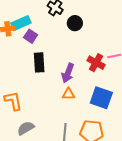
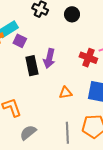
black circle: (75, 23) -> (72, 14), moved
purple arrow: (68, 73) -> (49, 58), moved

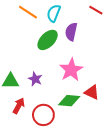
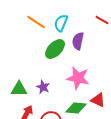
pink star: (71, 70) -> (78, 78), turned -30

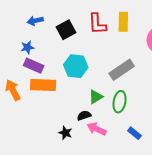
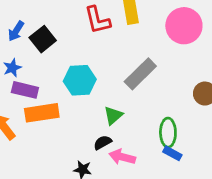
blue arrow: (35, 21) -> (16, 31), turned -35
black square: (66, 30) -> (43, 39), moved
green ellipse: (120, 102) -> (168, 133), moved

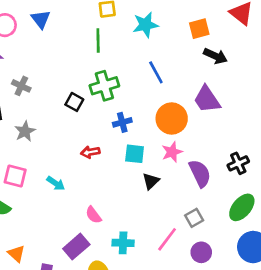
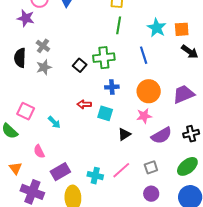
cyan star: (145, 25) -> (157, 28), moved, turned 30
green line: (98, 40) -> (119, 25), moved
purple trapezoid: (207, 99) -> (184, 94), moved, turned 90
gray star: (25, 131) -> (44, 67), moved
cyan square: (135, 154) -> (105, 113), moved
purple semicircle: (200, 173) -> (162, 136), turned 75
pink semicircle: (93, 215) -> (39, 151), moved
pink line: (167, 239) -> (121, 170), moved

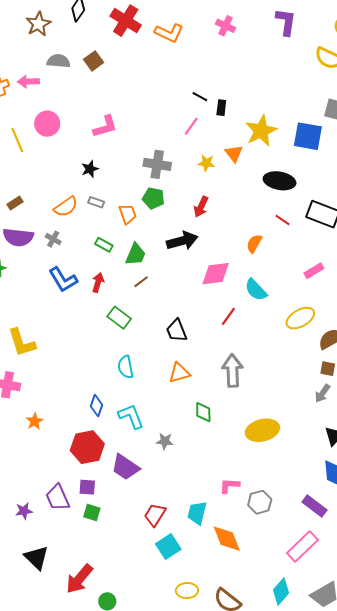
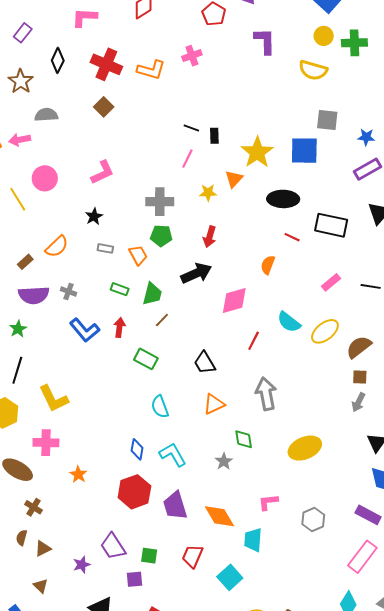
pink cross: (226, 26) -> (192, 56), moved, turned -36
brown square: (94, 61) -> (104, 107), moved
orange triangle: (234, 153) -> (234, 179), turned 30
orange semicircle: (66, 207) -> (57, 246), moved
cyan semicircle: (256, 290) -> (289, 322), moved
gray star: (165, 441) -> (224, 461), moved, turned -30
purple trapezoid: (125, 467) -> (175, 506), turned 48
pink L-shape: (229, 486) -> (268, 502), moved
purple square: (87, 487) -> (134, 579), moved
red trapezoid: (155, 515) -> (192, 556), moved
orange diamond: (227, 539) -> (219, 516), moved

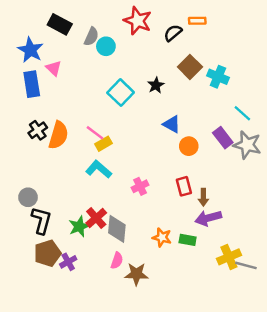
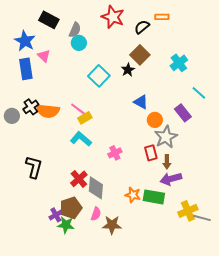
cyan circle: (106, 46) -> (79, 43), moved
brown square: (190, 67) -> (140, 55), moved
cyan cross: (218, 77) -> (179, 63), turned 30
orange semicircle: (58, 135) -> (48, 111), turned 80
gray star: (247, 145) -> (166, 137), moved, turned 30
gray circle: (28, 197) -> (12, 116), moved
black L-shape: (41, 220) -> (34, 167), moved
green star: (79, 226) -> (66, 225), moved, turned 30
green rectangle: (188, 240) -> (154, 197), size x1.5
brown pentagon: (47, 253) -> (71, 208), moved

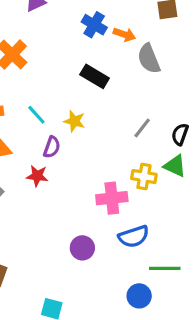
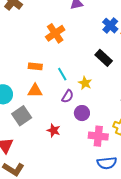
red star: (37, 176) -> (54, 130), moved
purple circle: (82, 248) -> (82, 113), moved

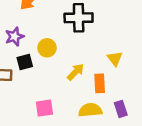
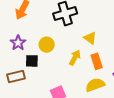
yellow triangle: (115, 59) -> (90, 38), moved
black square: (25, 62) -> (32, 61), turned 32

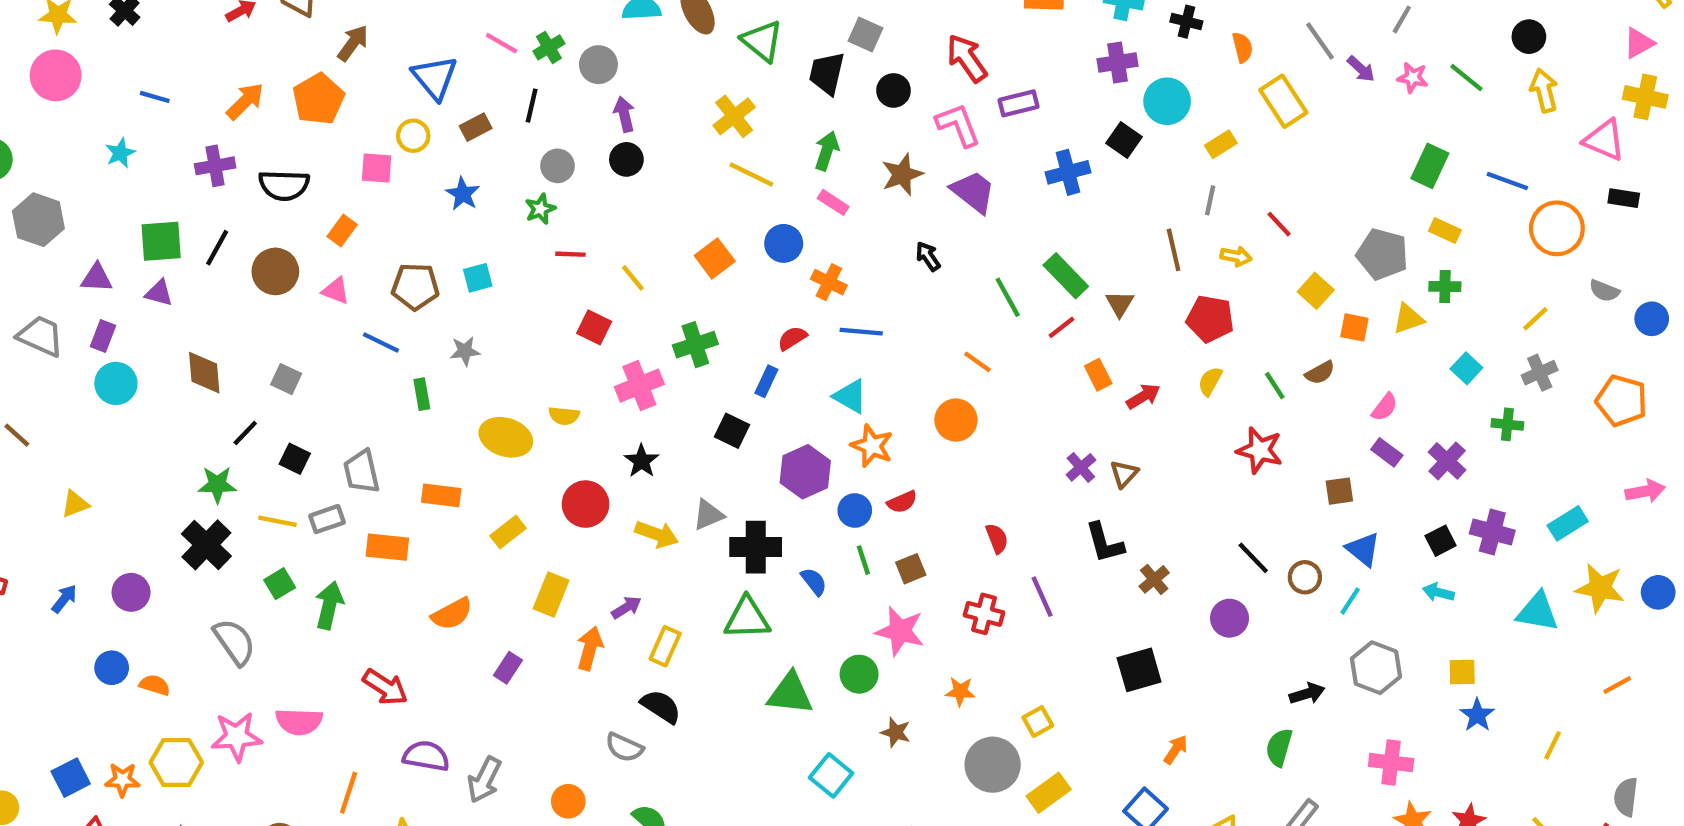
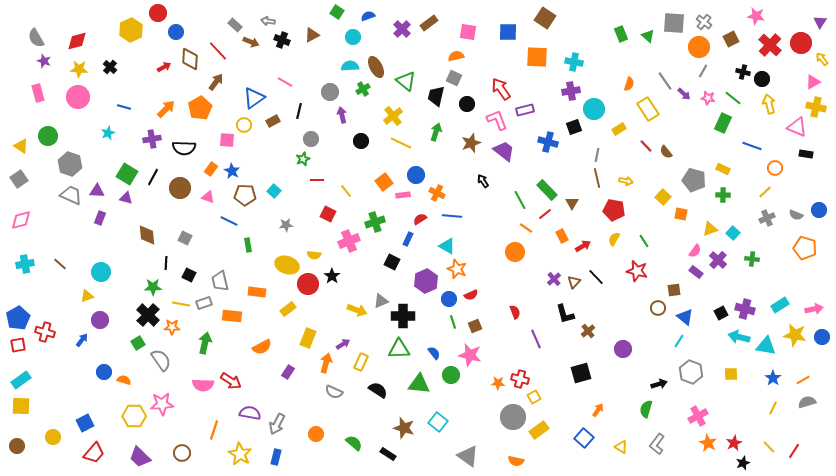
black cross: (1186, 22) -> (743, 72), moved
green cross: (549, 47) -> (363, 89), moved
orange semicircle: (1242, 47) -> (629, 84), turned 32
blue triangle: (435, 78) -> (254, 98), turned 35
black square: (1124, 140) -> (574, 127), turned 35
black circle: (626, 159) -> (361, 141), moved
green rectangle: (1430, 166) -> (723, 123), moved
blue cross: (1068, 172) -> (548, 142), turned 30
blue star: (463, 194) -> (232, 171), moved
gray line: (1210, 200) -> (597, 155), moved
pink rectangle: (833, 202) -> (403, 195), moved, turned -40
red line: (1279, 224) -> (646, 146), moved
orange circle: (1557, 228) -> (775, 168), size x0.6
green square: (161, 241) -> (127, 174), turned 35
cyan square: (478, 278) -> (274, 191), turned -32
gray semicircle: (1604, 291) -> (796, 215), moved
yellow triangle: (1408, 319) -> (710, 229), moved
yellow line: (1535, 319) -> (765, 192), moved
gray trapezoid: (41, 336) -> (71, 195), moved
gray star: (465, 351) -> (286, 225), moved
orange line: (978, 362) -> (526, 228), moved
brown semicircle: (1320, 373) -> (666, 152), moved, turned 80
gray cross: (1540, 373) -> (767, 218), moved
cyan circle: (116, 383) -> (101, 272), moved
orange circle: (956, 420) -> (515, 252), moved
black line: (245, 433) -> (166, 263), turned -40
black star: (642, 461) -> (332, 276), moved
purple cross: (1447, 461) -> (718, 260), moved
pink arrow: (1645, 491) -> (814, 309), moved
red circle: (586, 504) -> (308, 284), moved
black line: (1253, 558) -> (596, 277), moved
brown circle: (1305, 577) -> (658, 308), moved
blue semicircle: (814, 582) -> (434, 353), moved
green square: (280, 584) -> (138, 343), moved
purple circle: (131, 592) -> (100, 320), moved
cyan arrow: (1438, 592) -> (739, 337), moved, size x1.5
red cross: (984, 614) -> (520, 379), moved
black semicircle: (661, 706) -> (378, 390), moved
blue star: (1477, 715) -> (773, 378), moved
pink semicircle: (299, 722) -> (203, 385), moved
brown star: (896, 732) -> (404, 428), moved, size x1.5
gray semicircle: (624, 747) -> (334, 392), moved
pink cross: (1391, 762) -> (698, 416), turned -36
orange star: (122, 780) -> (172, 327), moved
gray semicircle: (1626, 797) -> (807, 402), moved, turned 66

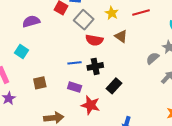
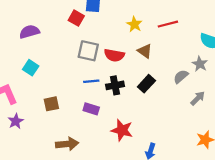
gray square: (84, 20) -> (88, 51), moved, turned -30
purple semicircle: (31, 21) -> (29, 32), moved
black rectangle: (114, 86) -> (146, 84), moved
red star: (90, 105) -> (122, 130), moved

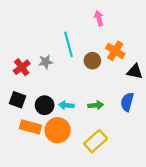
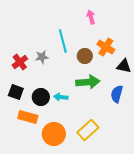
green arrow: (96, 105) -> (88, 82), moved, size x1.6
orange circle: (58, 130) -> (54, 134), moved

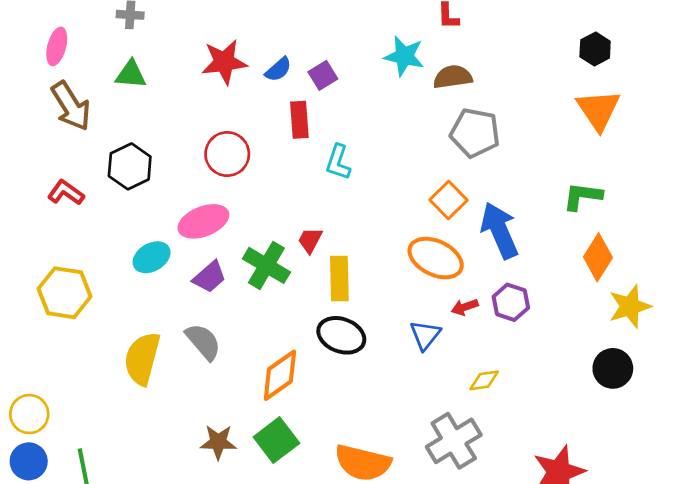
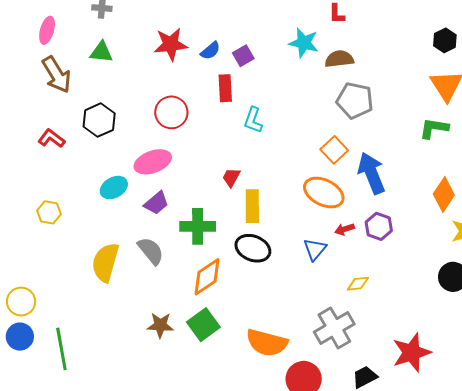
green L-shape: (582, 196) -> (434, 128), moved
green cross: (266, 265) -> (198, 226), moved, turned -32
yellow hexagon: (65, 293) -> (49, 212), size x0.6

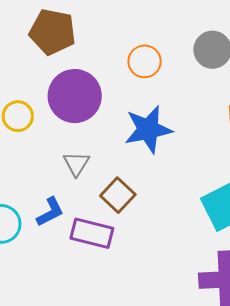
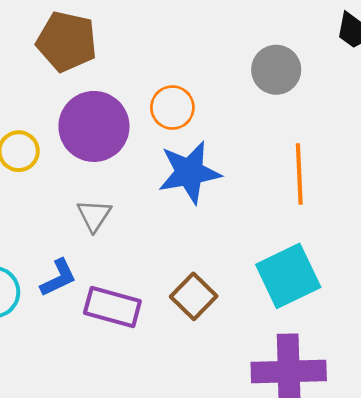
orange circle: (145, 61) -> (172, 108), moved
brown square: (118, 195) -> (194, 296), moved

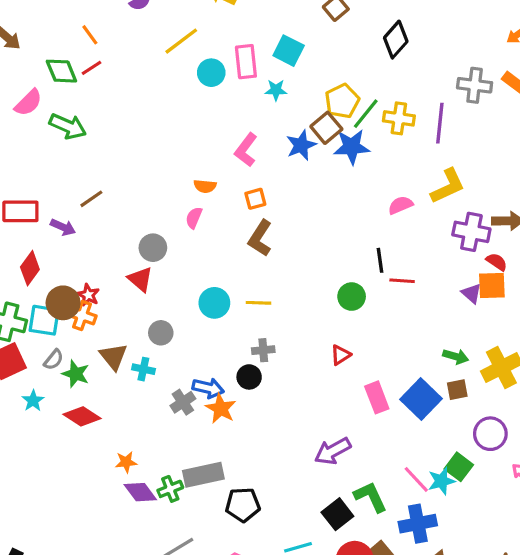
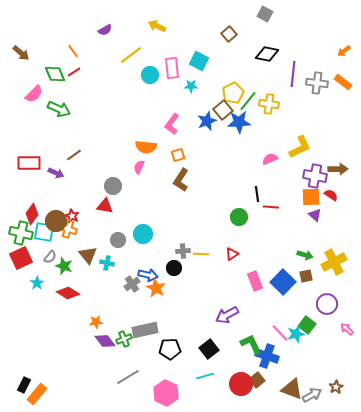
black diamond: (396, 40) -> (267, 54), turned 60
purple line: (440, 123) -> (293, 74), moved
orange semicircle: (205, 186) -> (146, 147), size x1.5
red diamond: (30, 268) -> (32, 214), moved
red triangle: (140, 279) -> (105, 206), turned -30
orange square: (492, 286) -> (311, 197), moved
cyan circle: (214, 303) -> (143, 234), moved
yellow line: (259, 303) -> (201, 254), moved
black square: (337, 514) -> (209, 349), moved
blue cross: (418, 524) -> (267, 356), moved, turned 30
○ ○ ○
#### Task prompt:
Lines with the word "green" in them: report all of these from the listing above.

#### Exercise output:
green ellipse: (120, 102) -> (168, 133), moved
green line: (98, 40) -> (119, 25), moved
green star: (79, 226) -> (66, 225), moved, turned 30
green rectangle: (188, 240) -> (154, 197), size x1.5
green cross: (549, 47) -> (363, 89), moved
green rectangle: (1430, 166) -> (723, 123), moved
green square: (161, 241) -> (127, 174), turned 35
green square: (280, 584) -> (138, 343), moved
green arrow: (96, 105) -> (88, 82), moved, size x1.6
green L-shape: (582, 196) -> (434, 128), moved
green cross: (266, 265) -> (198, 226), moved, turned -32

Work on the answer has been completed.